━━━━━ Supplied data
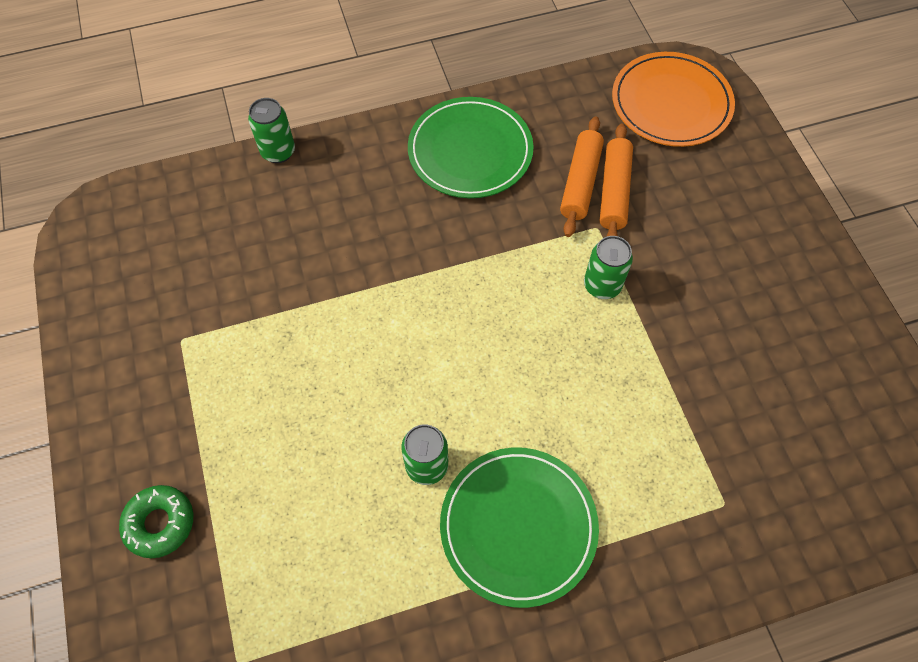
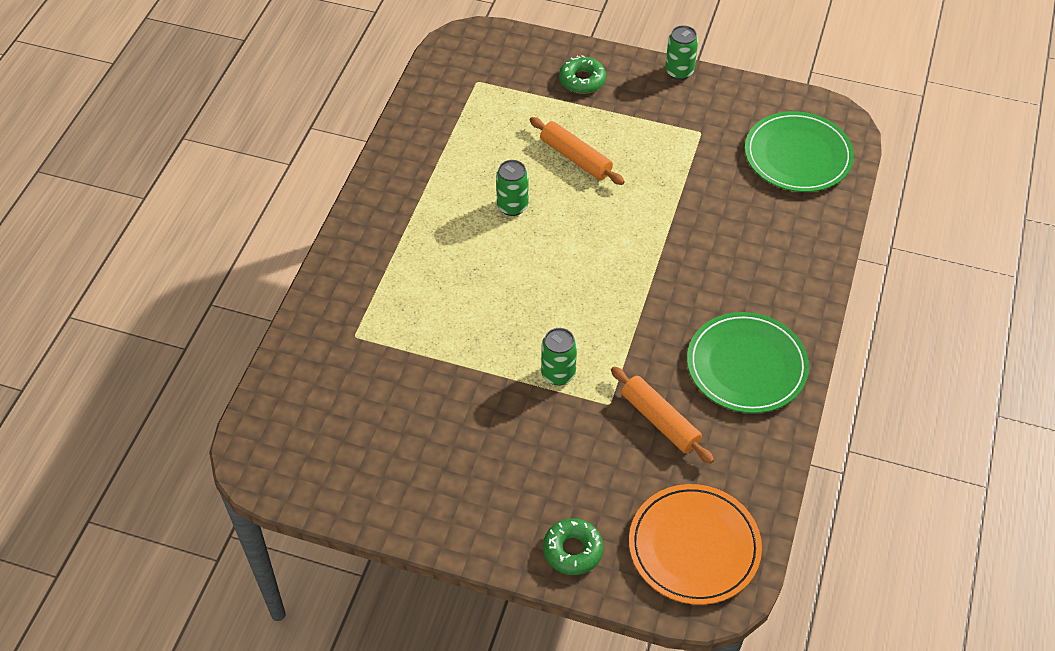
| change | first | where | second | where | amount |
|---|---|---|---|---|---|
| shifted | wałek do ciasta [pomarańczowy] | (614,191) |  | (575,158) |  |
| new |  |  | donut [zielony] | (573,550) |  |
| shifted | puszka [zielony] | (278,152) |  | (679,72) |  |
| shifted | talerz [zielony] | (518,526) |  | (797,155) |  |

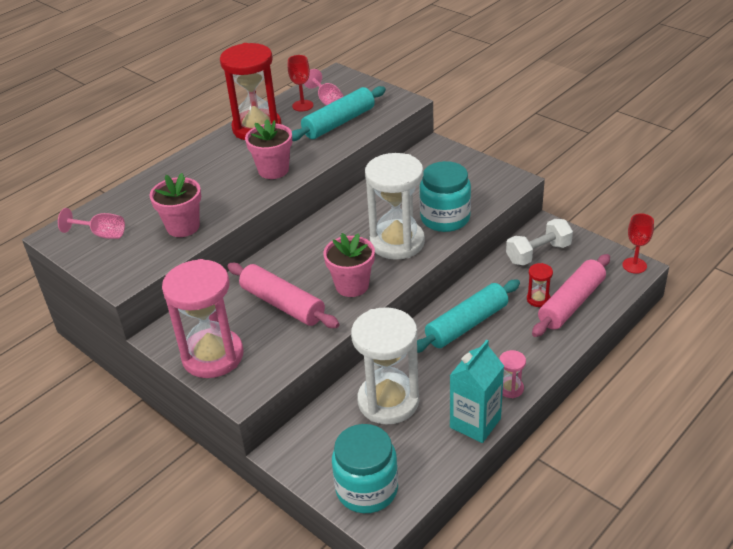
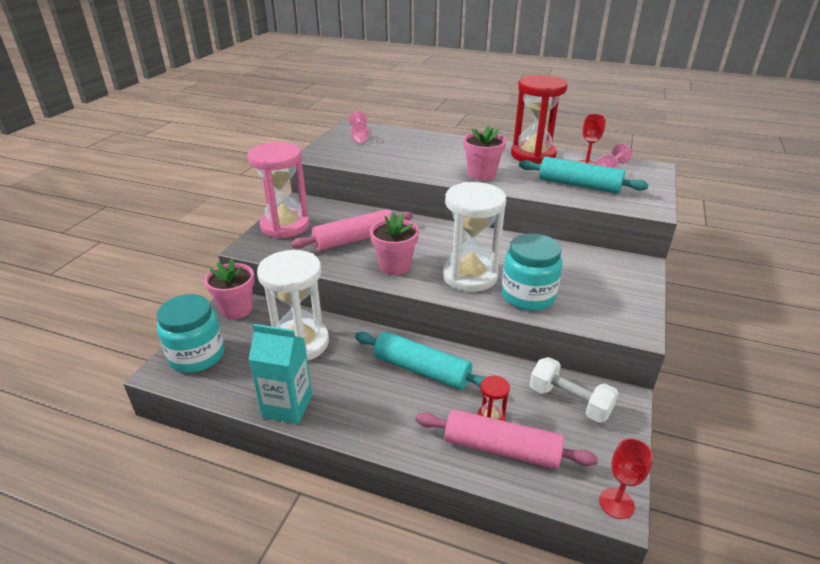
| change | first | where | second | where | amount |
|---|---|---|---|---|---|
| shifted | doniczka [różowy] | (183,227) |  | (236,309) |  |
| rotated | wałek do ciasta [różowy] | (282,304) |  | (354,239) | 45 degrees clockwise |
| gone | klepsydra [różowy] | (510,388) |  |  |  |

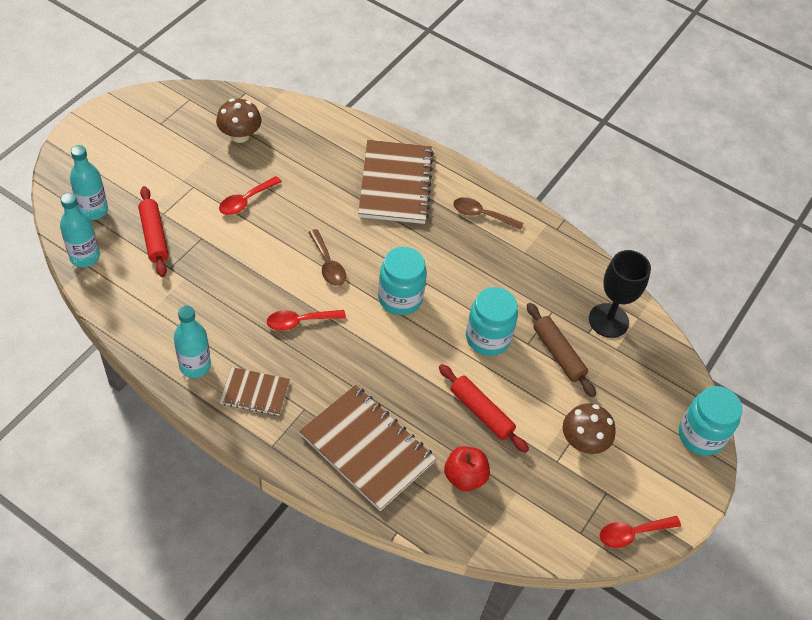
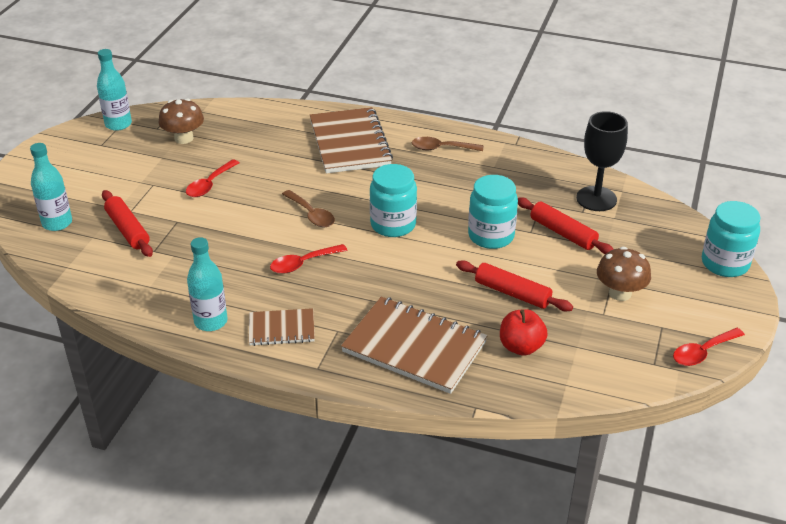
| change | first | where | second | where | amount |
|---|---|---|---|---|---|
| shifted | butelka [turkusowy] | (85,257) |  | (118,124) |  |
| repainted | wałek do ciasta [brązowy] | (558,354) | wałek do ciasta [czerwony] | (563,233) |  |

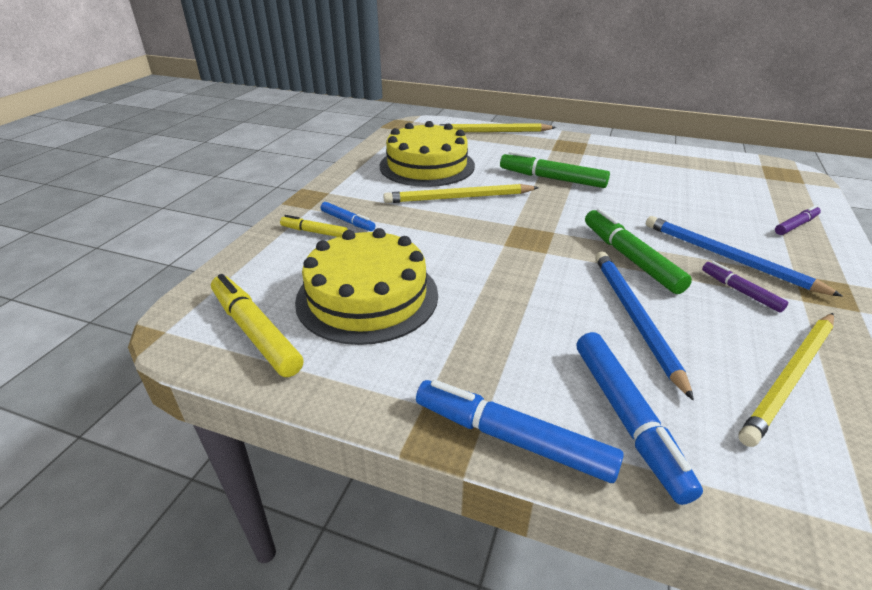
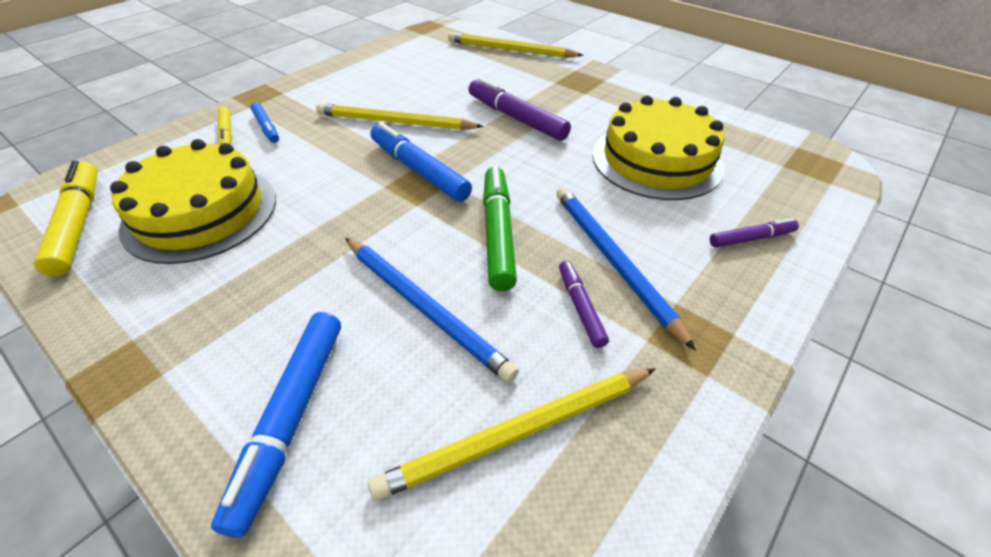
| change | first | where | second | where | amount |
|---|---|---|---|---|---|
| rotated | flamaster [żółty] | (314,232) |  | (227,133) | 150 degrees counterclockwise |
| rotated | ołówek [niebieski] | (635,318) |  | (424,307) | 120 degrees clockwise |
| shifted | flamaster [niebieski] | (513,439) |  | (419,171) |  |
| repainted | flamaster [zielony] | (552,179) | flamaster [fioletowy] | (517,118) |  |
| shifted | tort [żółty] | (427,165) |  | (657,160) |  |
━━━━━━━━━━
What to do: Leave out the pictures and print every line of the data exactly.

Answer to the problem:
| change | first | where | second | where | amount |
|---|---|---|---|---|---|
| shifted | wałek do ciasta [pomarańczowy] | (614,191) |  | (575,158) |  |
| new |  |  | donut [zielony] | (573,550) |  |
| shifted | puszka [zielony] | (278,152) |  | (679,72) |  |
| shifted | talerz [zielony] | (518,526) |  | (797,155) |  |

| change | first | where | second | where | amount |
|---|---|---|---|---|---|
| shifted | doniczka [różowy] | (183,227) |  | (236,309) |  |
| rotated | wałek do ciasta [różowy] | (282,304) |  | (354,239) | 45 degrees clockwise |
| gone | klepsydra [różowy] | (510,388) |  |  |  |

| change | first | where | second | where | amount |
|---|---|---|---|---|---|
| shifted | butelka [turkusowy] | (85,257) |  | (118,124) |  |
| repainted | wałek do ciasta [brązowy] | (558,354) | wałek do ciasta [czerwony] | (563,233) |  |

| change | first | where | second | where | amount |
|---|---|---|---|---|---|
| rotated | flamaster [żółty] | (314,232) |  | (227,133) | 150 degrees counterclockwise |
| rotated | ołówek [niebieski] | (635,318) |  | (424,307) | 120 degrees clockwise |
| shifted | flamaster [niebieski] | (513,439) |  | (419,171) |  |
| repainted | flamaster [zielony] | (552,179) | flamaster [fioletowy] | (517,118) |  |
| shifted | tort [żółty] | (427,165) |  | (657,160) |  |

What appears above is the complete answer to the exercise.